» **About this exercise**
After locating the line that holds "(751, 323) = (185, 477): black", repeat it and each following line exactly until the material ends, skipping pictures.

» **Given records**

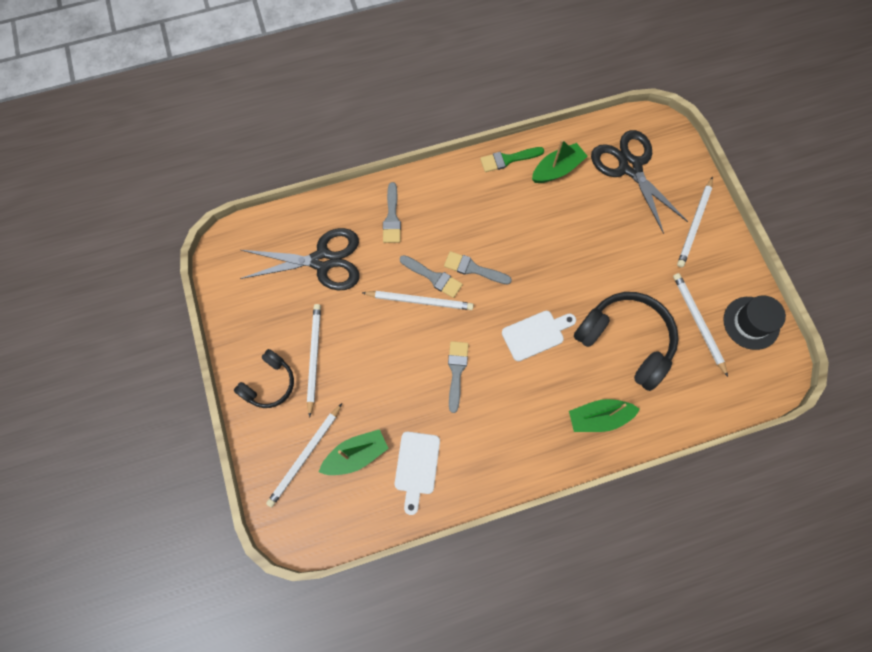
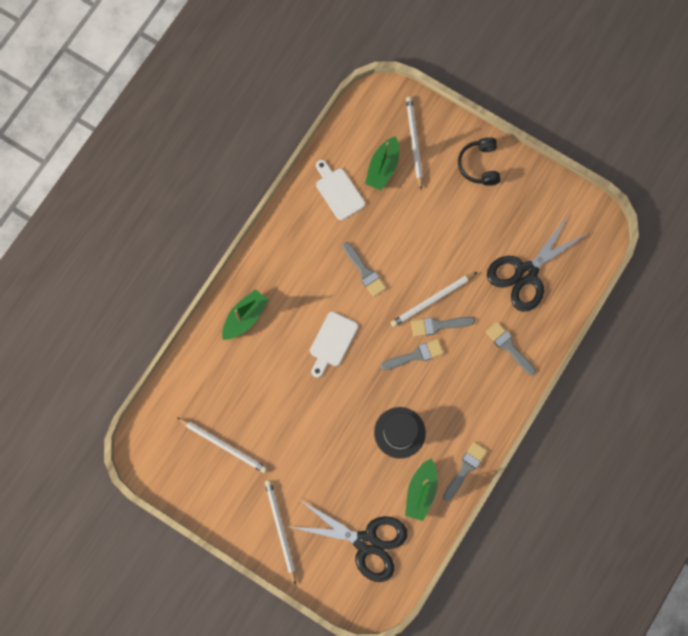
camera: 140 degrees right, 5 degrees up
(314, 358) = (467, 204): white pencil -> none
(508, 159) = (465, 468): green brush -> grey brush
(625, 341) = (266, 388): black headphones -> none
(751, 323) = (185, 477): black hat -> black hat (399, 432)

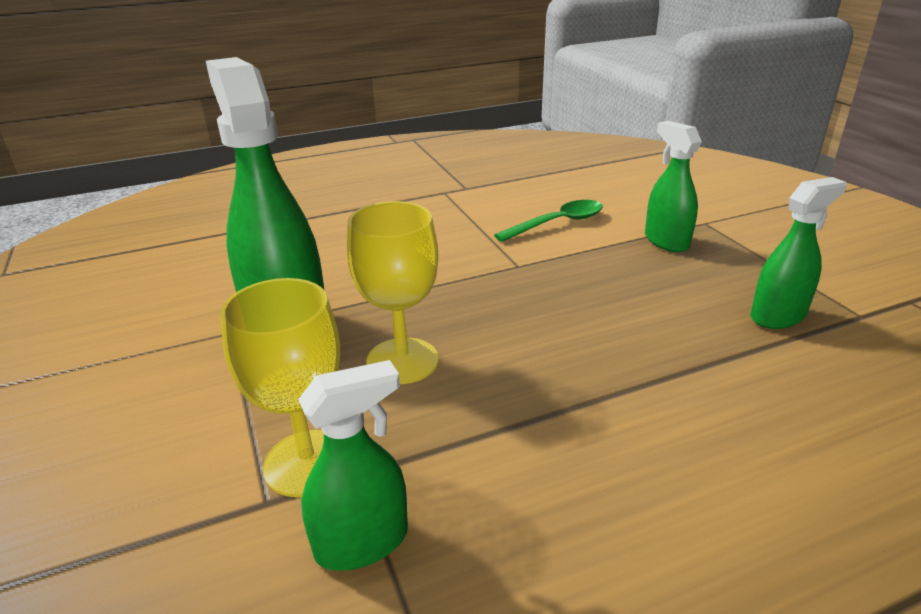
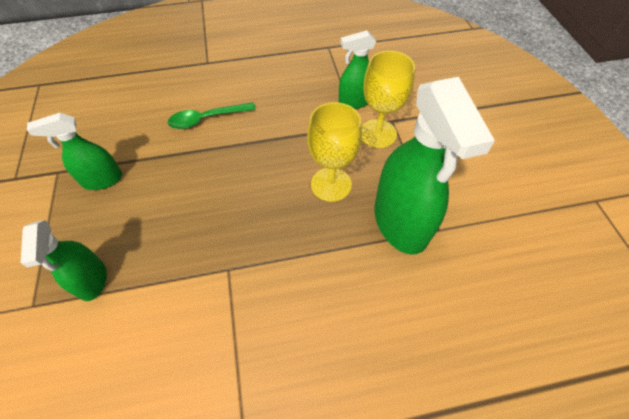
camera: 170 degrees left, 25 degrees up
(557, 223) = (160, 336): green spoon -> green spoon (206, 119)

» **Response to this exercise**
(751, 323) = (185, 477): black hat -> black hat (399, 432)

camera: 170 degrees left, 25 degrees up
(557, 223) = (160, 336): green spoon -> green spoon (206, 119)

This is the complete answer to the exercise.